_AVAILABLE DATA_:
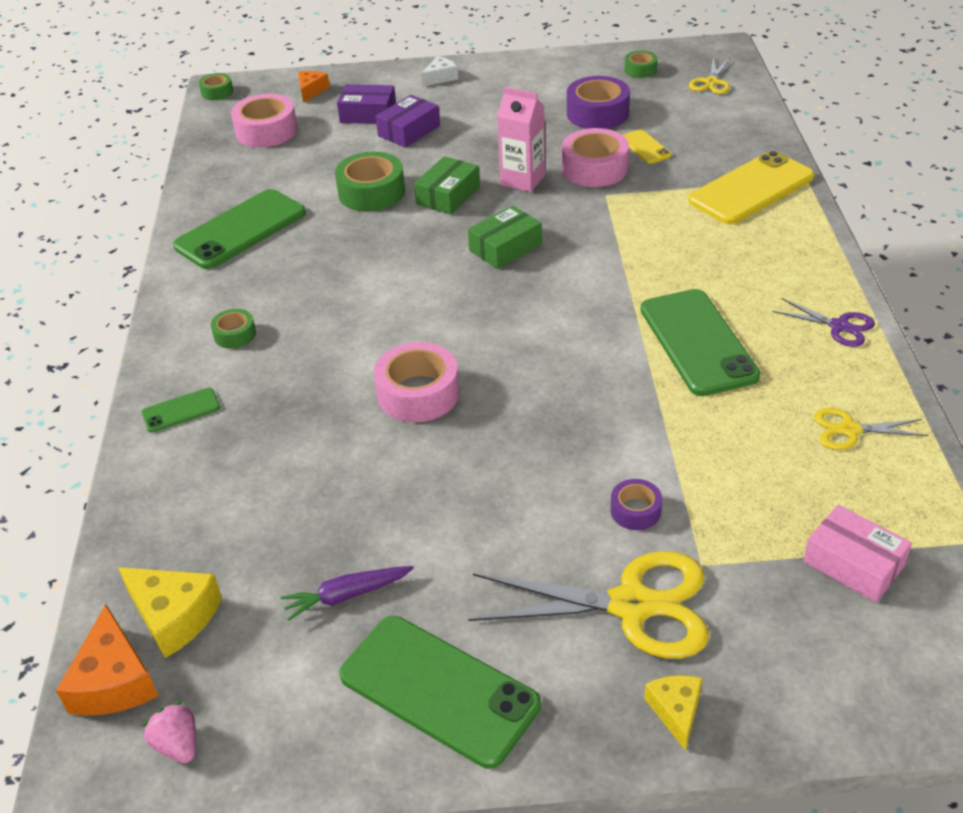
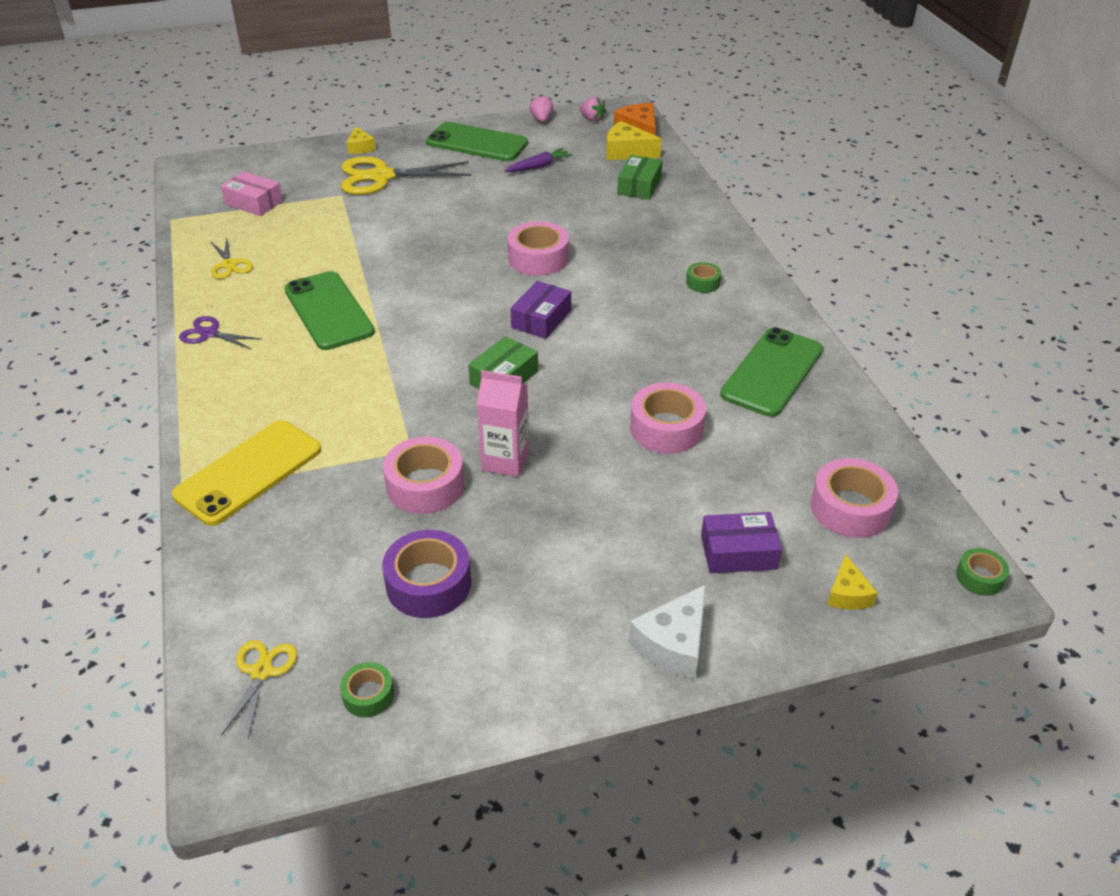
camera: 165 degrees right, 0 degrees up
(181, 410) = (702, 234): green phone -> none
(281, 761) = (541, 119): none -> pink strawberry
(311, 91) = (847, 594): orange cheese -> yellow cheese
(371, 192) = (666, 428): green tape -> pink tape
(409, 131) = (669, 526): purple box -> purple box (541, 319)
(440, 77) = (673, 644): white cheese -> white cheese, size x1.60
(448, 195) = (582, 432): green box -> green box (639, 186)
(635, 511) = (379, 213): purple tape -> none
(645, 147) = (365, 526): yellow phone -> none
(850, 430) = (229, 265): yellow scissors -> yellow scissors turned 75 degrees clockwise

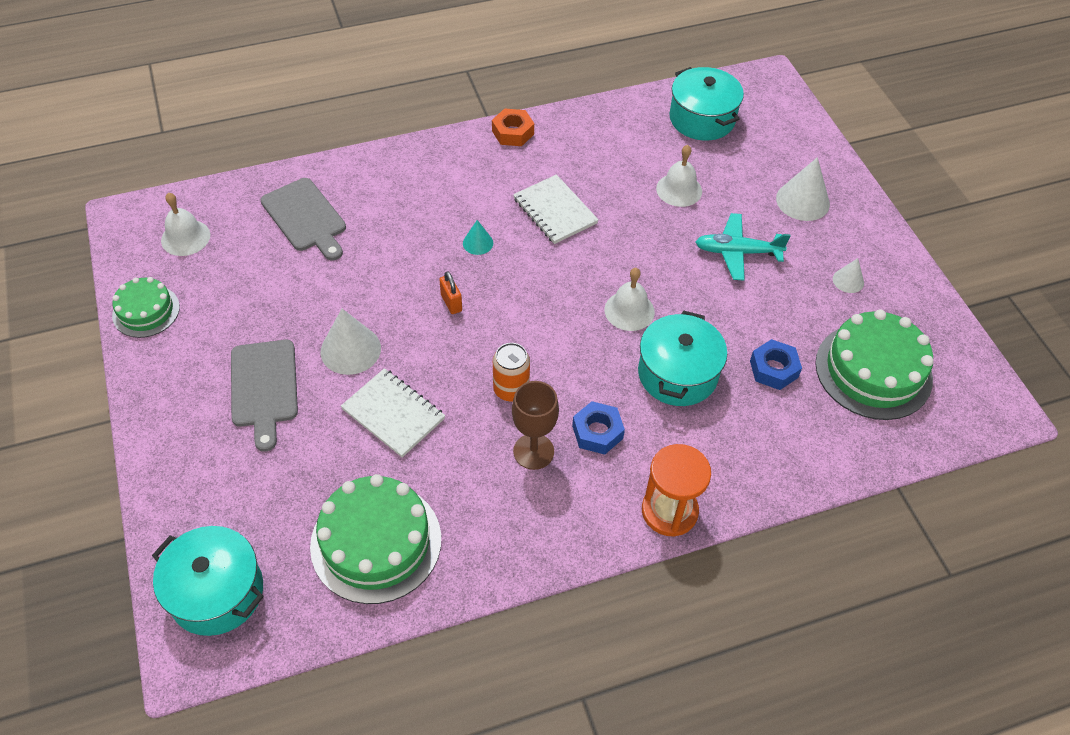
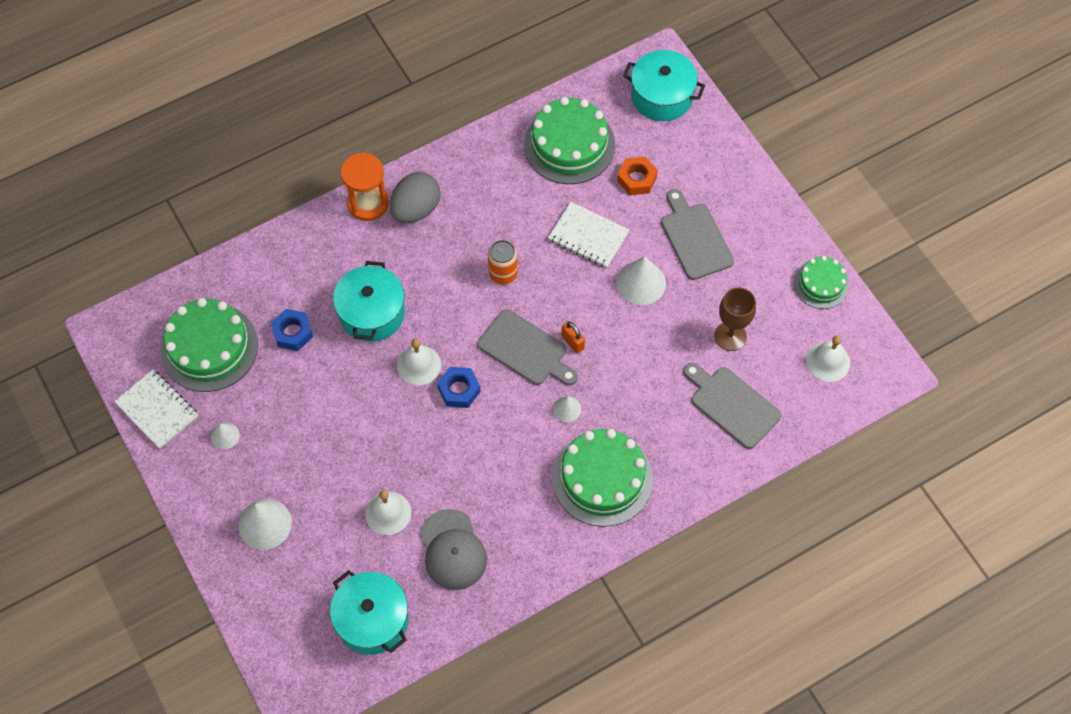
camera: 170 degrees right, 10 degrees up
(461, 181) = (602, 478): none -> green cake
(478, 243) = (567, 409): turquoise cone -> white cone
(506, 304) = (525, 350): none -> grey cutting board
(513, 132) = (568, 555): orange nut -> orange nut (636, 179)
(533, 451) = (475, 228): brown goblet -> brown goblet (730, 336)
(555, 211) = (504, 460): white notebook -> white notebook (157, 410)
(597, 432) = (429, 252): blue nut -> blue nut (459, 390)
(606, 490) = (416, 209): none -> grey egg
(620, 153) = (453, 550): none -> grey cap
(737, 252) = (327, 447): turquoise plane -> none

_WHAT THE TASK REQUIRES_: Please take the lines from the beginning of the data above through the line holding "(645, 147) = (365, 526): yellow phone -> none" and transcribe them exactly, without any pictures.

_SOLUTION TO THE PROBLEM_:
camera: 165 degrees right, 0 degrees up
(181, 410) = (702, 234): green phone -> none
(281, 761) = (541, 119): none -> pink strawberry
(311, 91) = (847, 594): orange cheese -> yellow cheese
(371, 192) = (666, 428): green tape -> pink tape
(409, 131) = (669, 526): purple box -> purple box (541, 319)
(440, 77) = (673, 644): white cheese -> white cheese, size x1.60
(448, 195) = (582, 432): green box -> green box (639, 186)
(635, 511) = (379, 213): purple tape -> none
(645, 147) = (365, 526): yellow phone -> none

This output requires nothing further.